WHAT YOU NEED TO DO -> Go through the entries below and pick out every line with "none".

SUPPLIED MATERIAL ->
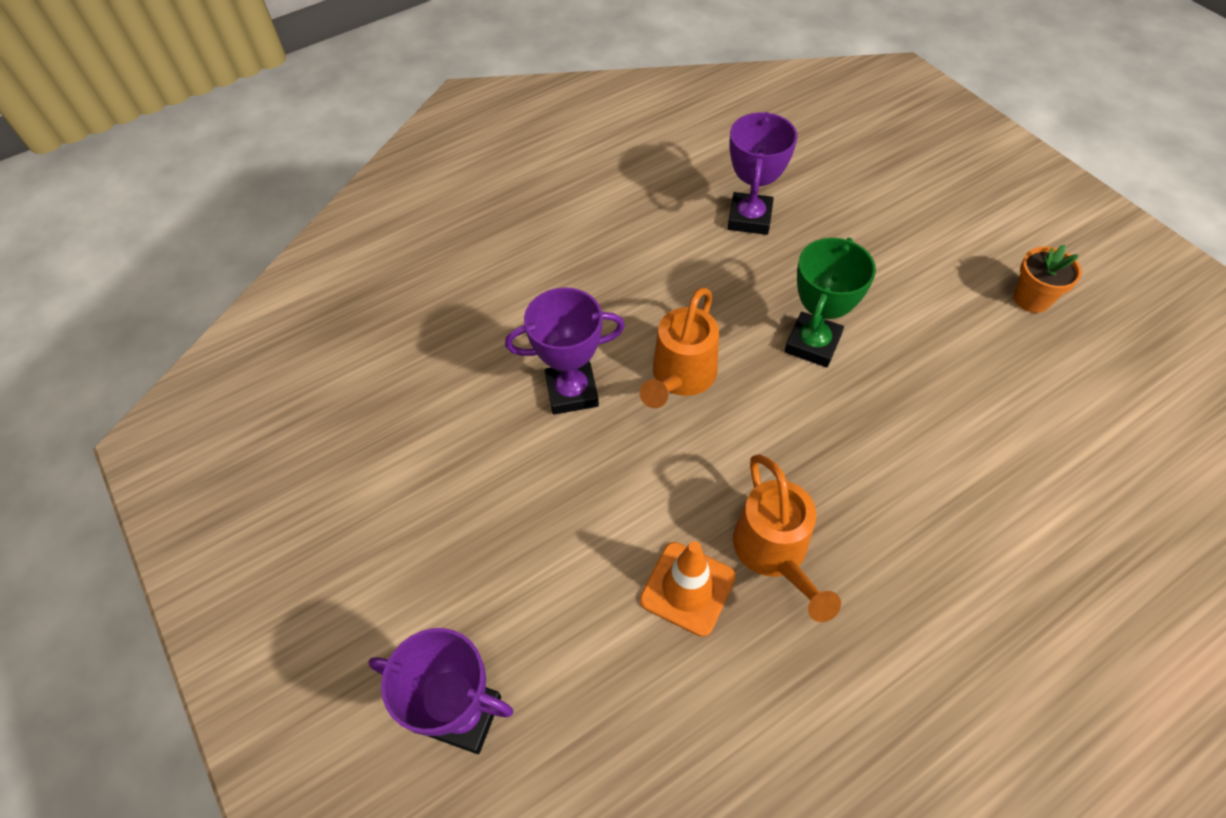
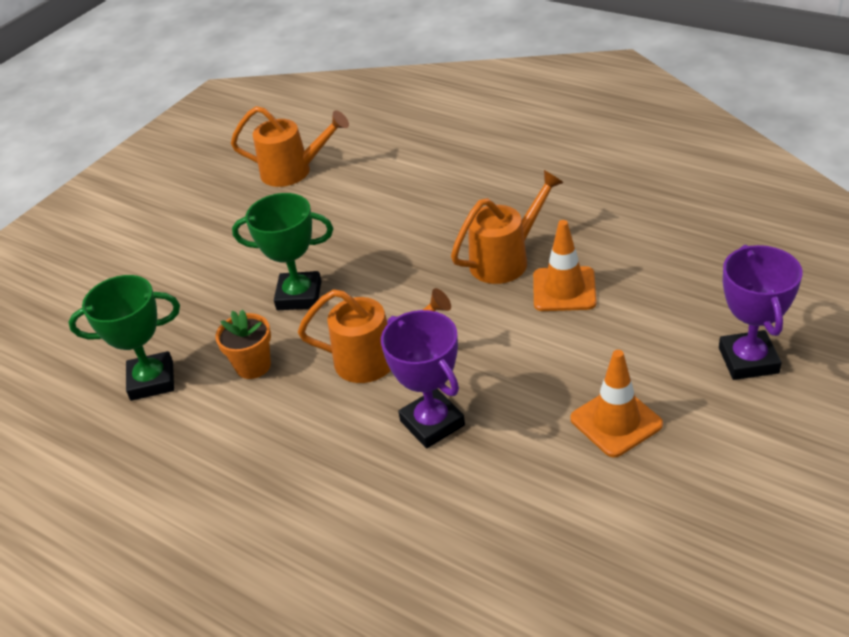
camera: 110 degrees left, 15 degrees down
purple trophy [728,112,797,235] -> green trophy [68,275,180,401]
orange flower pot [1014,244,1082,313] -> orange flower pot moved to [215,310,271,379]
none -> orange watering can [231,106,349,187]
none -> orange traffic cone [570,350,663,457]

ANSWER ->
none -> orange watering can [231,106,349,187]
none -> orange traffic cone [570,350,663,457]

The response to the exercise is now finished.